*Task requirements:* Would you retype the lines from the one that holds "Someone repainted the" to the final line of the entries below, both ends included and exactly as written, but without pictures?

# # #

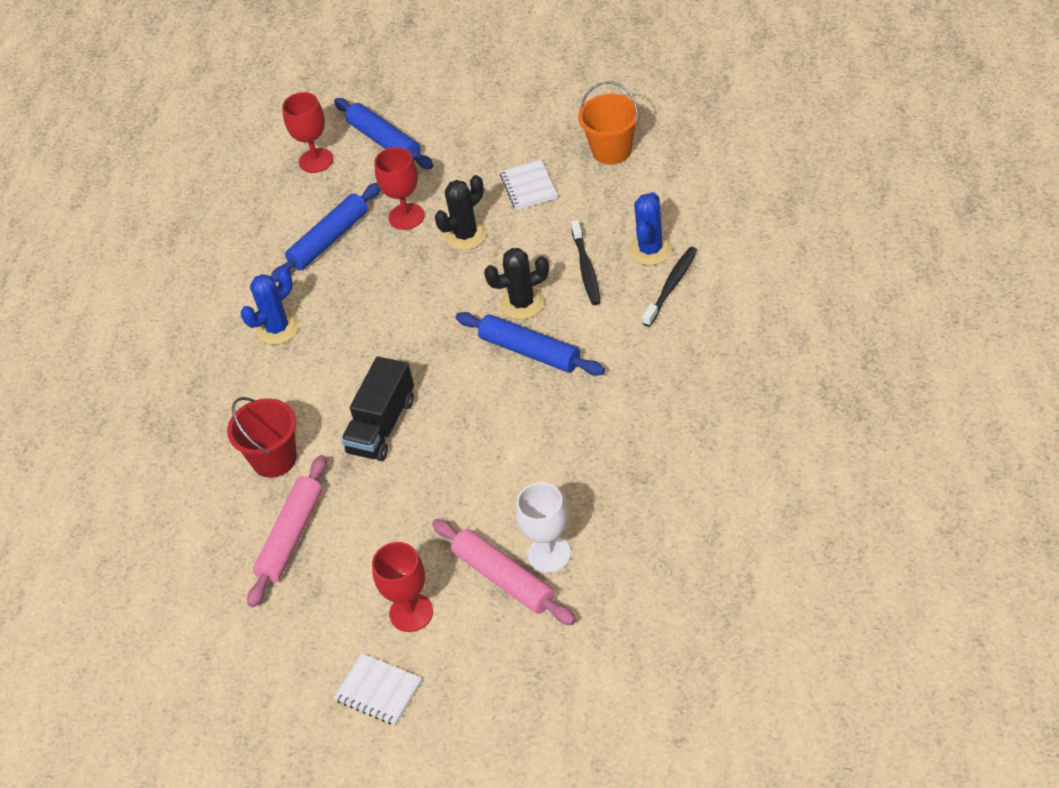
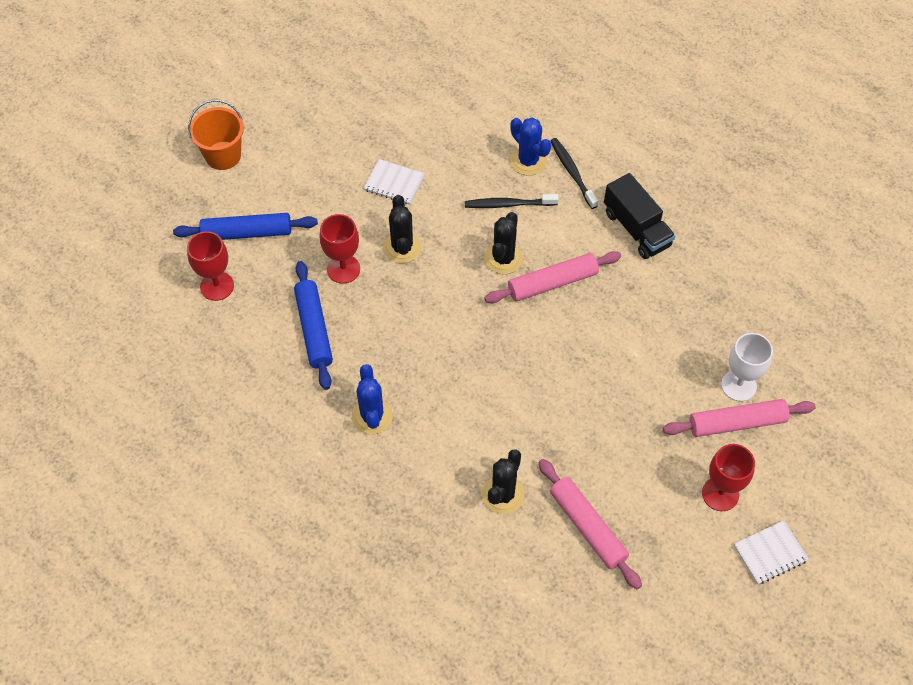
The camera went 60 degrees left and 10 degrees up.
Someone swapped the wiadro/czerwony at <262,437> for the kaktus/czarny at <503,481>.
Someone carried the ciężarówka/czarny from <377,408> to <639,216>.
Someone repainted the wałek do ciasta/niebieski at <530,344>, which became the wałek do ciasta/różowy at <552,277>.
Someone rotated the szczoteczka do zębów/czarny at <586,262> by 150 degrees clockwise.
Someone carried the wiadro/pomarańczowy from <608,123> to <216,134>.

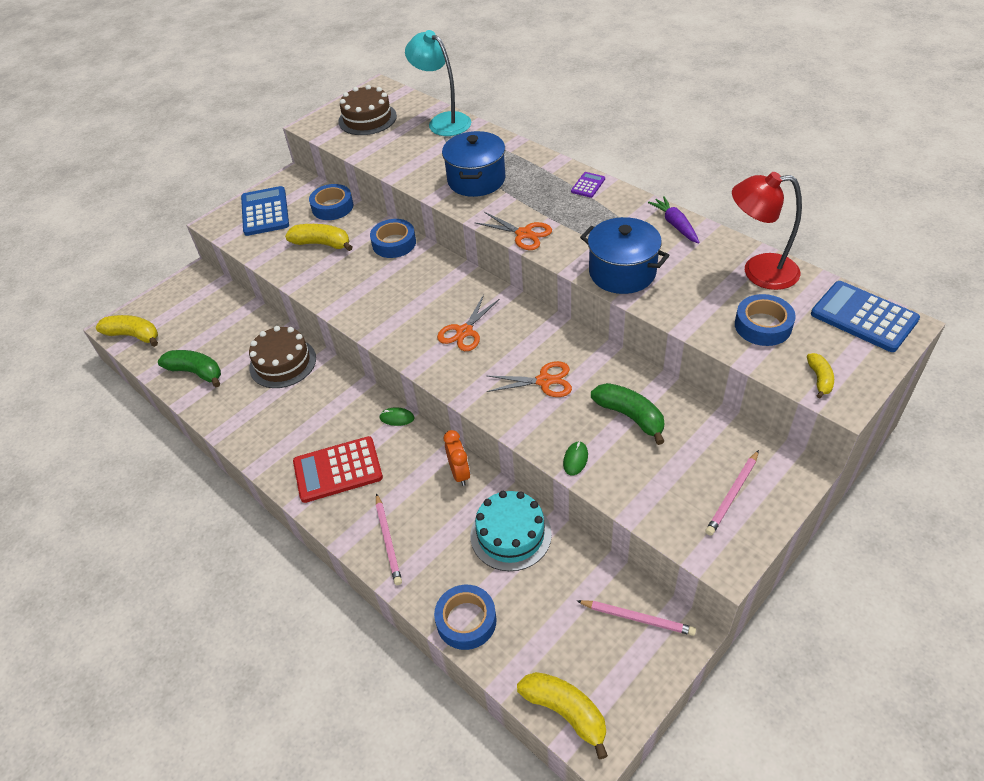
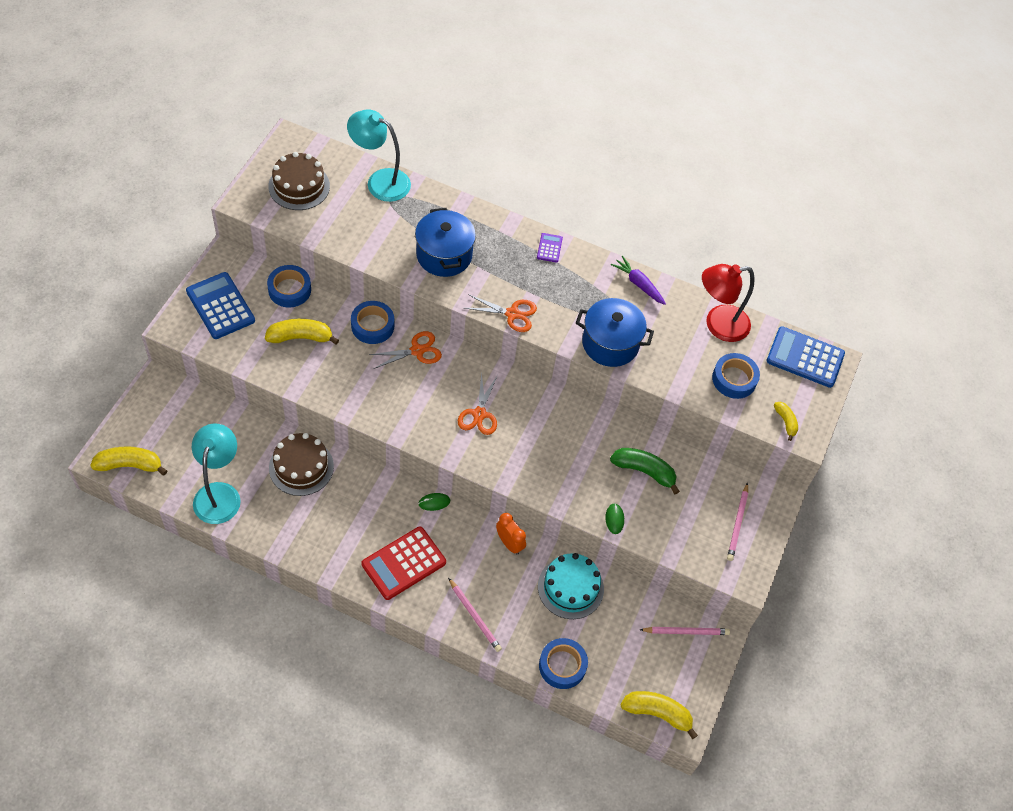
The camera went 30 degrees left and 10 degrees up.
Someone swapped the banan/zielony at <189,368> for the lampka/turkusowy at <216,473>.
Someone carried the nożyczki/pomarańczowy from <529,379> to <405,350>.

# # #

*Answer:*
Someone repainted the wałek do ciasta/niebieski at <530,344>, which became the wałek do ciasta/różowy at <552,277>.
Someone rotated the szczoteczka do zębów/czarny at <586,262> by 150 degrees clockwise.
Someone carried the wiadro/pomarańczowy from <608,123> to <216,134>.

The camera went 30 degrees left and 10 degrees up.
Someone swapped the banan/zielony at <189,368> for the lampka/turkusowy at <216,473>.
Someone carried the nożyczki/pomarańczowy from <529,379> to <405,350>.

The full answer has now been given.